## PROBLEM REQUIREMENTS
Count how many of the lines below contain the string "grace", treating uppercase and lowercase as different. Reply with the number alone.

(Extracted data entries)
-------------------------
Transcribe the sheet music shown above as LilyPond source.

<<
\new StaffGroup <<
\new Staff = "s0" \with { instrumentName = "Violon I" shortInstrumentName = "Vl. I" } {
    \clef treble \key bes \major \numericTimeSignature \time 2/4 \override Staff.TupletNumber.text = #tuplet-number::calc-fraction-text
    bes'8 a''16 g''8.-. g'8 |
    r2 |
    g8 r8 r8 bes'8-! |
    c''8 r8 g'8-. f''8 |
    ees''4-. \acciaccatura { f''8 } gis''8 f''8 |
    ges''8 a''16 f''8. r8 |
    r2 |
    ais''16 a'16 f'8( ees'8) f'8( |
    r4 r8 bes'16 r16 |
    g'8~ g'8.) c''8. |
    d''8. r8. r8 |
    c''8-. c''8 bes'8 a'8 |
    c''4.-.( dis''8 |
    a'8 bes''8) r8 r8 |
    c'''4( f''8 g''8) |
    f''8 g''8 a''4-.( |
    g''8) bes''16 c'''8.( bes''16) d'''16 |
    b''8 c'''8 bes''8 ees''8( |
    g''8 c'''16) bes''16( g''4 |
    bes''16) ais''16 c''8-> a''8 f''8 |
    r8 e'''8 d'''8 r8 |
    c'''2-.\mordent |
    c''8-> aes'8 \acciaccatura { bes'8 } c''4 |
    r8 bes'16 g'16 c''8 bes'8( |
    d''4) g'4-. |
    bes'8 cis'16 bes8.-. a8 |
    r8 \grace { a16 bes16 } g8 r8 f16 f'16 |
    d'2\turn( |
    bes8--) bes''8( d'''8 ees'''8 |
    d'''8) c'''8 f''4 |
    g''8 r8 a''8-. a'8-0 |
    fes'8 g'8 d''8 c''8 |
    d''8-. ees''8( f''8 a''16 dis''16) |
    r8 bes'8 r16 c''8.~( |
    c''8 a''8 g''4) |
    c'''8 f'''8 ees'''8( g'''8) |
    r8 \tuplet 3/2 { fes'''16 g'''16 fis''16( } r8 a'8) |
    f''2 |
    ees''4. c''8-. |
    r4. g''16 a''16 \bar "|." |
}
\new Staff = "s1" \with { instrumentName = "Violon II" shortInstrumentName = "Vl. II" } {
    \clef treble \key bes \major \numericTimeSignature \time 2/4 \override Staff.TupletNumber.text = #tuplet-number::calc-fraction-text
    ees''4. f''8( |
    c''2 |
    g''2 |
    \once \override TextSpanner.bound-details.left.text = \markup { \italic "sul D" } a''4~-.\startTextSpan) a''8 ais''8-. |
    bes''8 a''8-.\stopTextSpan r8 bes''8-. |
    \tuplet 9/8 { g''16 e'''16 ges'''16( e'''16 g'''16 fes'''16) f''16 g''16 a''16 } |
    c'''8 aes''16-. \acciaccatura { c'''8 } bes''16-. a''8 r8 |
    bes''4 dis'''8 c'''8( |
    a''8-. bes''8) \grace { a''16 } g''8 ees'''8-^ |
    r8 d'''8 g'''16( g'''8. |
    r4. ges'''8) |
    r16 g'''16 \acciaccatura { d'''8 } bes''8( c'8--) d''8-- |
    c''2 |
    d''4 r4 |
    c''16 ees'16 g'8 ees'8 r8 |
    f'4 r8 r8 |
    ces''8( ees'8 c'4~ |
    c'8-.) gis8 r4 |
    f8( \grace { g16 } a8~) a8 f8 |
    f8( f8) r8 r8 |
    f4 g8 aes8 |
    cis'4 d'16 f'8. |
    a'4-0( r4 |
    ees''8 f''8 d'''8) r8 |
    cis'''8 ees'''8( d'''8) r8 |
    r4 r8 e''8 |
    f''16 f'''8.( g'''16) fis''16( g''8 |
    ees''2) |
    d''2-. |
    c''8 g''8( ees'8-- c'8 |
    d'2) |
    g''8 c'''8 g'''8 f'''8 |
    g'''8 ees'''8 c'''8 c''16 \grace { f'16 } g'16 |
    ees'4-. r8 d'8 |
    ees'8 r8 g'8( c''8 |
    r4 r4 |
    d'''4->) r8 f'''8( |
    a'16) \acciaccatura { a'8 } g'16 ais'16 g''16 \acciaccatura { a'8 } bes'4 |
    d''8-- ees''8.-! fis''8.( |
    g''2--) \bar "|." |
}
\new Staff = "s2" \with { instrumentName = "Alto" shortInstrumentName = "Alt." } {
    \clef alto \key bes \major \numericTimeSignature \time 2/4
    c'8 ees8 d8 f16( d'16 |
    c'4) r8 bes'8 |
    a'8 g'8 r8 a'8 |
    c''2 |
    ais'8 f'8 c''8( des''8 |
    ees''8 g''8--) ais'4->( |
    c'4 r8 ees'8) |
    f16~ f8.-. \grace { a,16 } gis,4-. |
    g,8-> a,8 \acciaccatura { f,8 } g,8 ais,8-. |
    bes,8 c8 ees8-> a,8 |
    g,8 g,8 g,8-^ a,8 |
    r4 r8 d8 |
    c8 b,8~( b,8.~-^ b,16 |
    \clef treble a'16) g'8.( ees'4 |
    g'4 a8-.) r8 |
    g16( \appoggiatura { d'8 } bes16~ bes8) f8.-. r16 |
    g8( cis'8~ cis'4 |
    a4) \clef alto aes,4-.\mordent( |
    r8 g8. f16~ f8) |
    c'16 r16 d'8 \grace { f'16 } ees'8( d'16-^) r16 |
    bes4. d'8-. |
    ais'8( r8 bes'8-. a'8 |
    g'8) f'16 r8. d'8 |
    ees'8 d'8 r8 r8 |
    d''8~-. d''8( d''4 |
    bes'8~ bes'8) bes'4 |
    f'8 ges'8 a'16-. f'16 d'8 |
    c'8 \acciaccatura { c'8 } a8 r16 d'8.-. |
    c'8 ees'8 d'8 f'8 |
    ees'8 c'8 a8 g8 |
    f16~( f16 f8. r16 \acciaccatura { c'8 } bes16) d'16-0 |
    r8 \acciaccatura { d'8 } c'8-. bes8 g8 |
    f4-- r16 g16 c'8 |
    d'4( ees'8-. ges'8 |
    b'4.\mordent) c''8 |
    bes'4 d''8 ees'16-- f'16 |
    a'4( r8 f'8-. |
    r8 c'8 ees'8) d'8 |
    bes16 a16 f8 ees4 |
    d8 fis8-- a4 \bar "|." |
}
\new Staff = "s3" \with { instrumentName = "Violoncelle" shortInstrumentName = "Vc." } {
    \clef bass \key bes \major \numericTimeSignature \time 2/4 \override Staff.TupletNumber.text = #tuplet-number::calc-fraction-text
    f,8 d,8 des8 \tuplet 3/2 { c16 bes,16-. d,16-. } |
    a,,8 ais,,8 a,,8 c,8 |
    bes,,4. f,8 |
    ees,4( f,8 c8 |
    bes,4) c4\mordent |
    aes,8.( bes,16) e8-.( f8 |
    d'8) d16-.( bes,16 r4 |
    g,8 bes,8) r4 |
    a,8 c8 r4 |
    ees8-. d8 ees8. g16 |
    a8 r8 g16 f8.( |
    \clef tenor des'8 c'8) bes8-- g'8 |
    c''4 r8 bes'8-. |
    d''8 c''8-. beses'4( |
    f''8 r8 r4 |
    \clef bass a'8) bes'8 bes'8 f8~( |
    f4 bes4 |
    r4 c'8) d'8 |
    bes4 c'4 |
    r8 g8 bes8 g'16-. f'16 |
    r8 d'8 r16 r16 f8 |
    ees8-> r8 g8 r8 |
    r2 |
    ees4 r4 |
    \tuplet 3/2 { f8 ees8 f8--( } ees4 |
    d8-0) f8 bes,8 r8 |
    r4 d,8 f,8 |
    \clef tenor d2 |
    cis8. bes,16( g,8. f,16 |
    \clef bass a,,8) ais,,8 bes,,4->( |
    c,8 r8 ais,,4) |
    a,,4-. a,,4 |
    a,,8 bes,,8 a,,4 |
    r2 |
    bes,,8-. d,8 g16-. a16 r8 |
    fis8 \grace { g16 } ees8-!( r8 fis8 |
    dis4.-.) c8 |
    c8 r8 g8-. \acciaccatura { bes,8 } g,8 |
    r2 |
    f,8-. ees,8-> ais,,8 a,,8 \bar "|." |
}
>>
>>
-------------------------
## FINAL RESULT
7